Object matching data
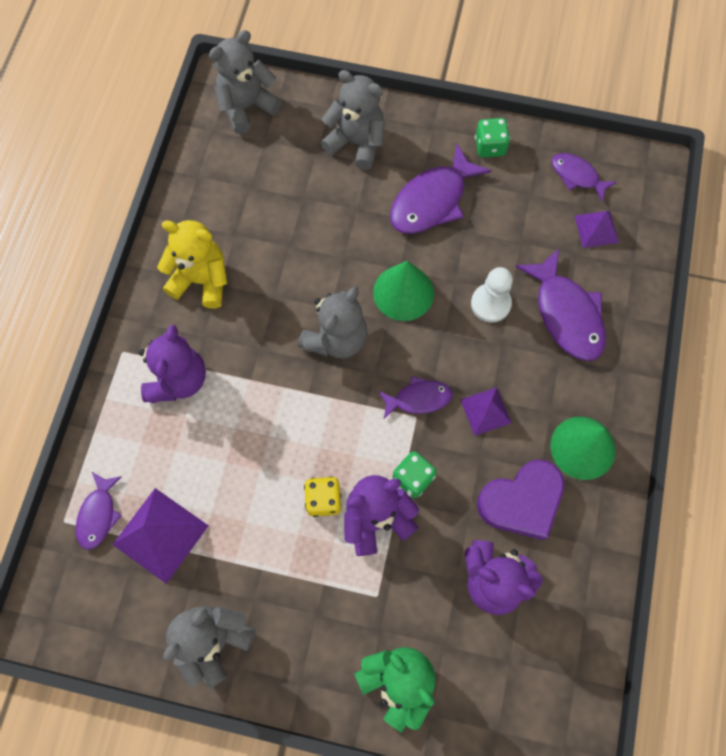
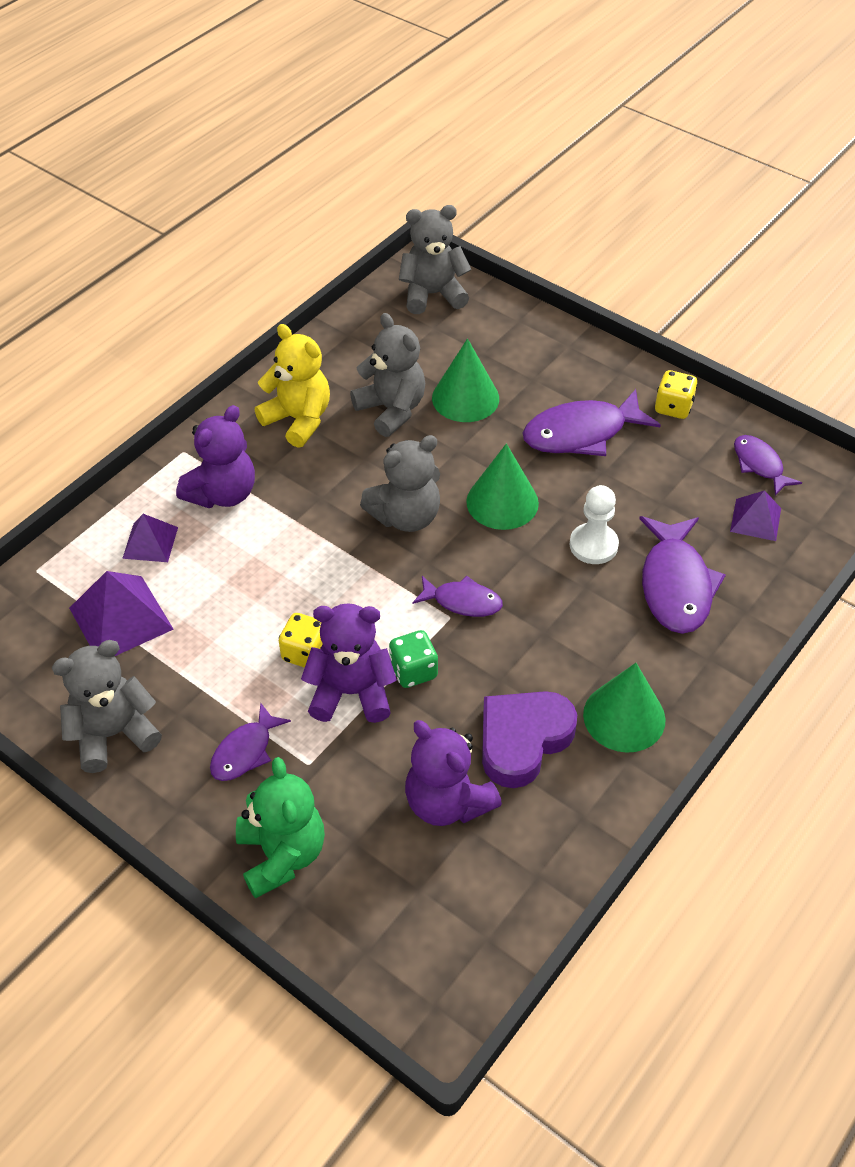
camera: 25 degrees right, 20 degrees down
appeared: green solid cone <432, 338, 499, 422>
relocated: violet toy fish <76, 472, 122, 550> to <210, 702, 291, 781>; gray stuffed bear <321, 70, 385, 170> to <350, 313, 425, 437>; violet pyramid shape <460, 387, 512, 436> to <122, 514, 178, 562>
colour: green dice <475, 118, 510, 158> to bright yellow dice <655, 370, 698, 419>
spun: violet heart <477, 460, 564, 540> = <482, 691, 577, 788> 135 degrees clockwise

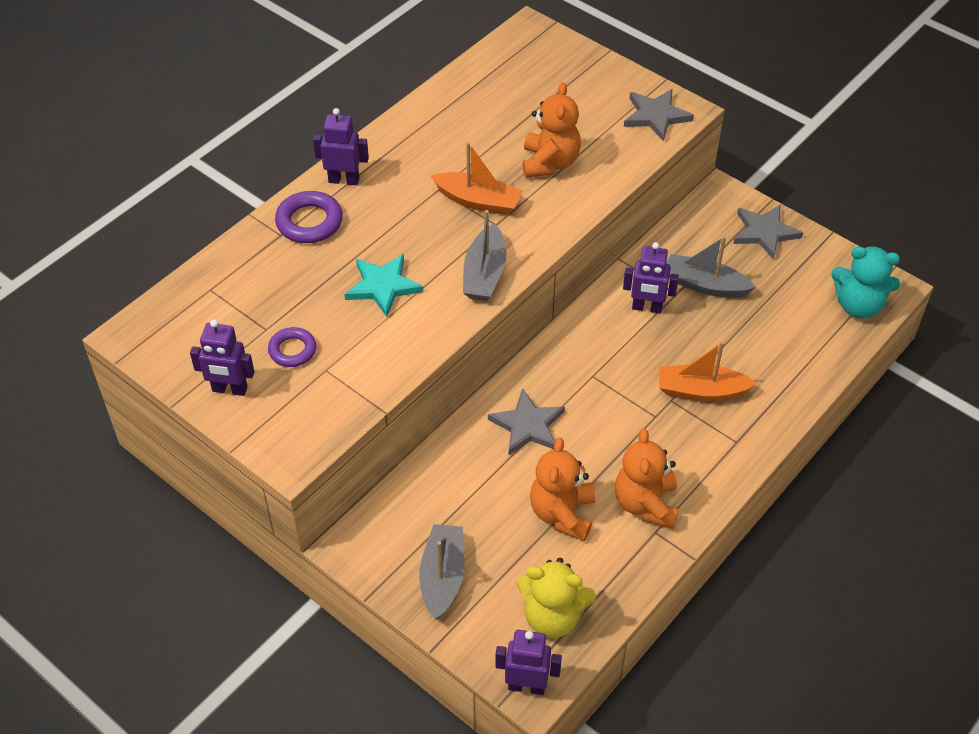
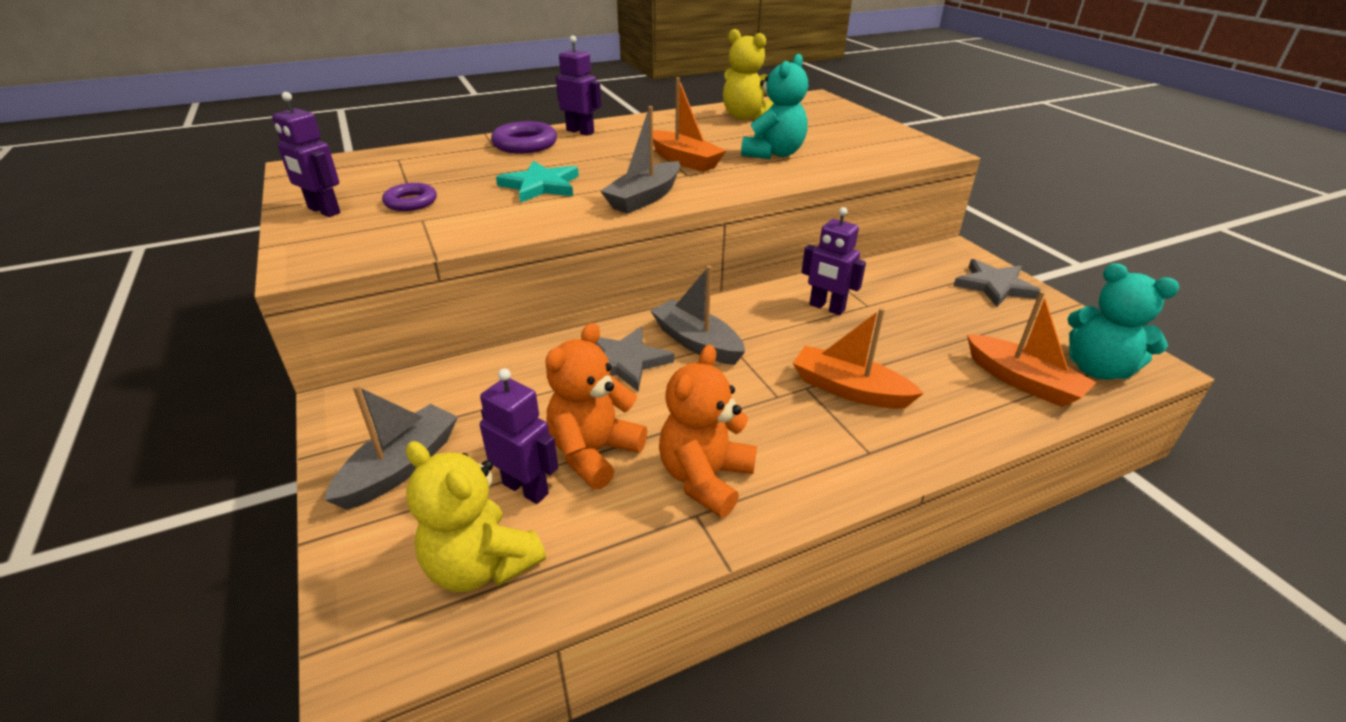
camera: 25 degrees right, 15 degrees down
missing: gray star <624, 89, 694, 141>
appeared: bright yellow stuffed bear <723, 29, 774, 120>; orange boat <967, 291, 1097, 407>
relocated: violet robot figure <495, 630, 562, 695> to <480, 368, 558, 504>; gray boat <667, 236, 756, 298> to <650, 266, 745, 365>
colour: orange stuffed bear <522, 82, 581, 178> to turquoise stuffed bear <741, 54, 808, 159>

§ **ACTIVITY**
From the line that contains "appeared: green solid" down to the last line of the entries above, copy every line exactly and leave out the pictures.

§ **OUTPUT BELOW**
appeared: green solid cone <432, 338, 499, 422>
relocated: violet toy fish <76, 472, 122, 550> to <210, 702, 291, 781>; gray stuffed bear <321, 70, 385, 170> to <350, 313, 425, 437>; violet pyramid shape <460, 387, 512, 436> to <122, 514, 178, 562>
colour: green dice <475, 118, 510, 158> to bright yellow dice <655, 370, 698, 419>
spun: violet heart <477, 460, 564, 540> = <482, 691, 577, 788> 135 degrees clockwise

camera: 25 degrees right, 15 degrees down
missing: gray star <624, 89, 694, 141>
appeared: bright yellow stuffed bear <723, 29, 774, 120>; orange boat <967, 291, 1097, 407>
relocated: violet robot figure <495, 630, 562, 695> to <480, 368, 558, 504>; gray boat <667, 236, 756, 298> to <650, 266, 745, 365>
colour: orange stuffed bear <522, 82, 581, 178> to turquoise stuffed bear <741, 54, 808, 159>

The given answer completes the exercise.